**PROBLEM DESCRIPTION**. Using the records below, write out again exactly the lines that begin at the line containing "(295, 219) = (250, 339): white" and end at the line containing "(511, 68) = (289, 144): yellow", and no other lines.

**THE DATA**.

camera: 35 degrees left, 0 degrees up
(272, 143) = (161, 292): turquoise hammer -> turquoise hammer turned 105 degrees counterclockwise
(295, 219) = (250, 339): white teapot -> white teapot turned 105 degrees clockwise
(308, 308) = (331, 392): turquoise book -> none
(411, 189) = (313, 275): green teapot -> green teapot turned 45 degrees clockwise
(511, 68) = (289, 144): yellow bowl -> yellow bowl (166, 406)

...

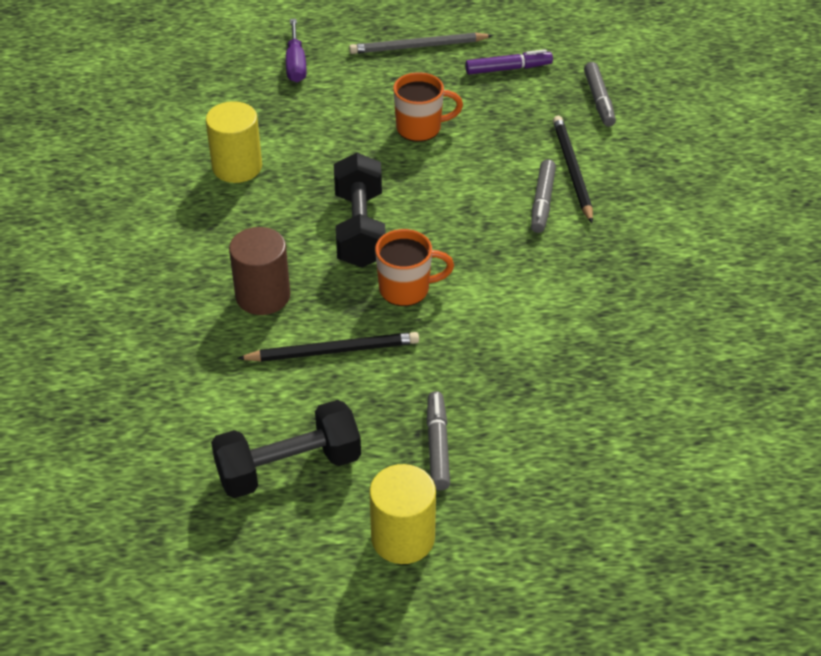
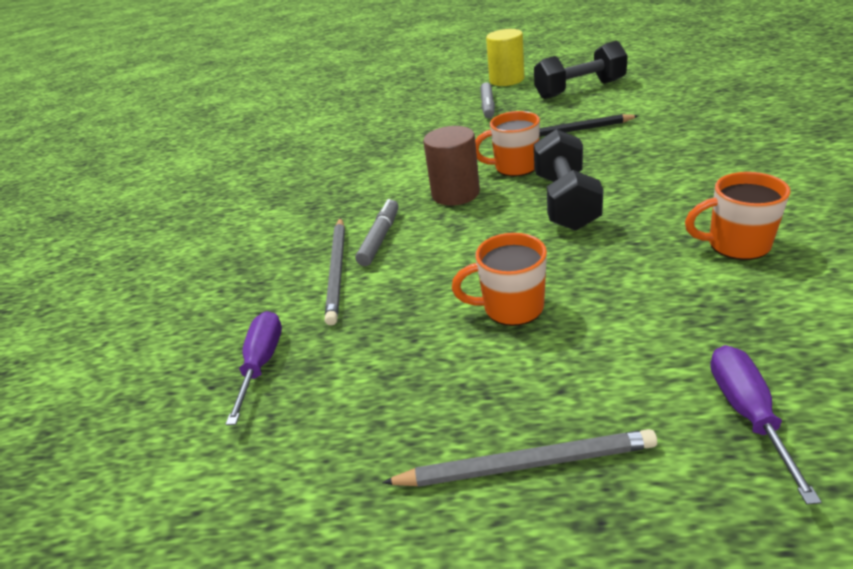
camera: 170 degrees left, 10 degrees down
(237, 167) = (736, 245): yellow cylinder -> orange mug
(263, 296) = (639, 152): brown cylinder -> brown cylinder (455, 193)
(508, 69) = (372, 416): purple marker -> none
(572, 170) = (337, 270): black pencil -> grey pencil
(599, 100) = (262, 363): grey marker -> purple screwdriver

**EXERCISE ANSWER**.
(295, 219) = (250, 339): white teapot -> white teapot turned 105 degrees clockwise
(308, 308) = (331, 392): turquoise book -> none
(411, 189) = (313, 275): green teapot -> green teapot turned 45 degrees clockwise
(511, 68) = (289, 144): yellow bowl -> yellow bowl (166, 406)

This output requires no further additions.